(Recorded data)
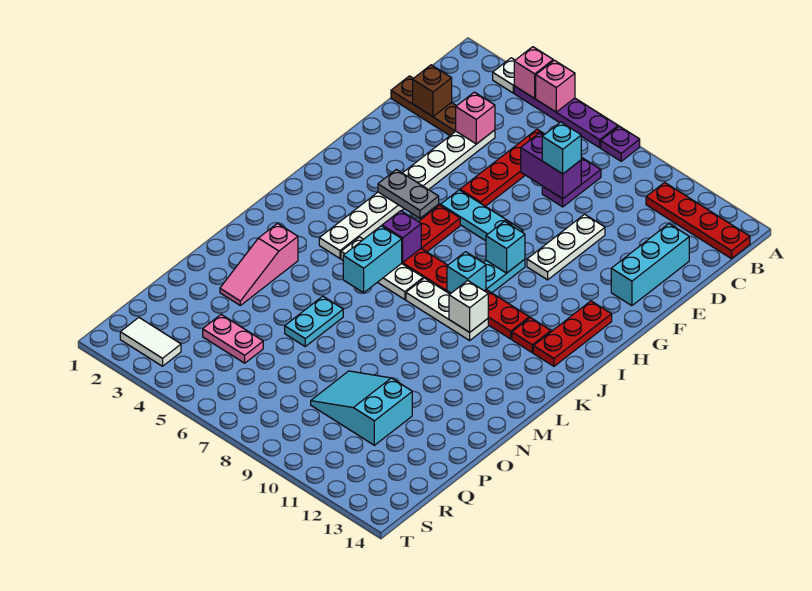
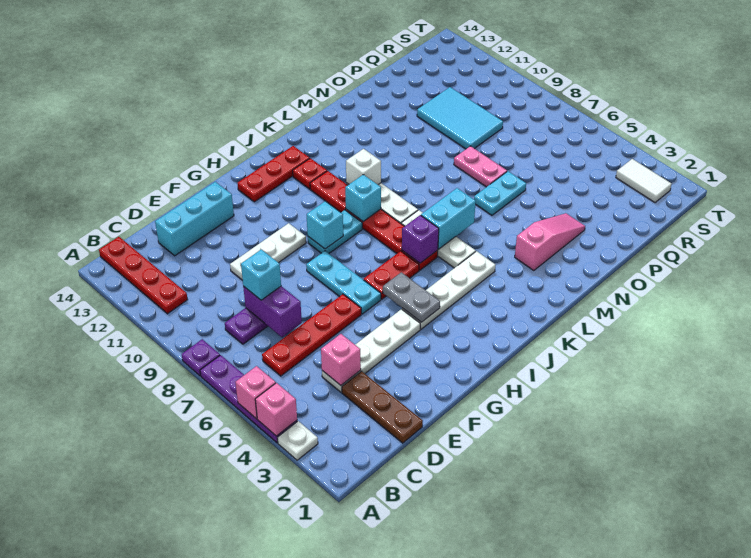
brown brick D2 level 2 -> none
cyan slope P9:Q11 level 1 top 11 -> cyan tile P9:Q11 level 1
pink plate Q4:Q5 level 1 -> pink plate O7:O8 level 1

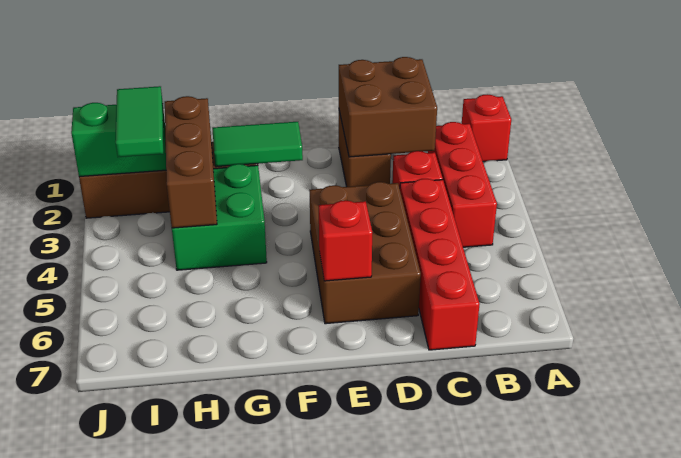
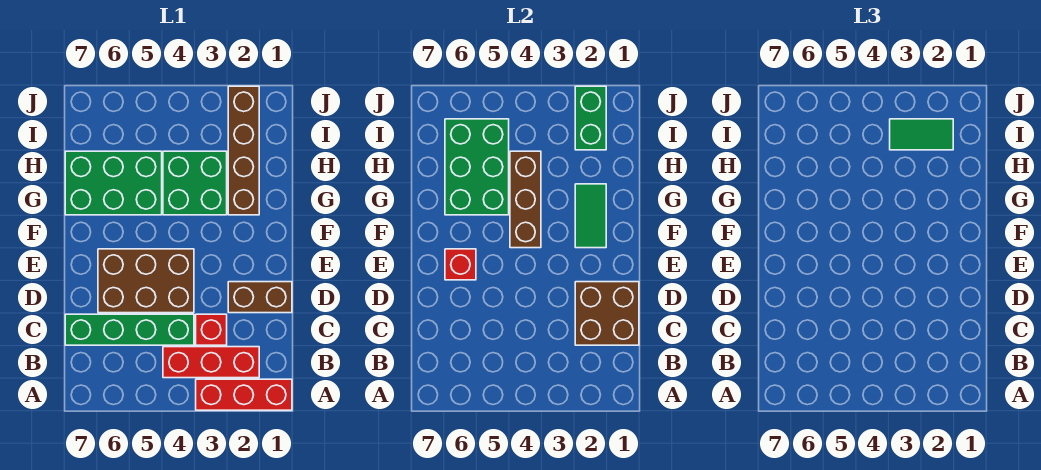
red brick A1 level 1 -> red brick A1:A3 level 1
red brick C4:C7 level 1 -> green brick C4:C7 level 1
none -> green brick G5:H7 level 1
none -> green brick G5:I6 level 2
brown brick H2:H4 level 2 -> brown brick F4:H4 level 2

### What you will do
Every picture stays out; reproduce exactly the lines from the one with "pink plate Q4:Q5" through the last line of the data above.

### Answer below
pink plate Q4:Q5 level 1 -> pink plate O7:O8 level 1

red brick A1 level 1 -> red brick A1:A3 level 1
red brick C4:C7 level 1 -> green brick C4:C7 level 1
none -> green brick G5:H7 level 1
none -> green brick G5:I6 level 2
brown brick H2:H4 level 2 -> brown brick F4:H4 level 2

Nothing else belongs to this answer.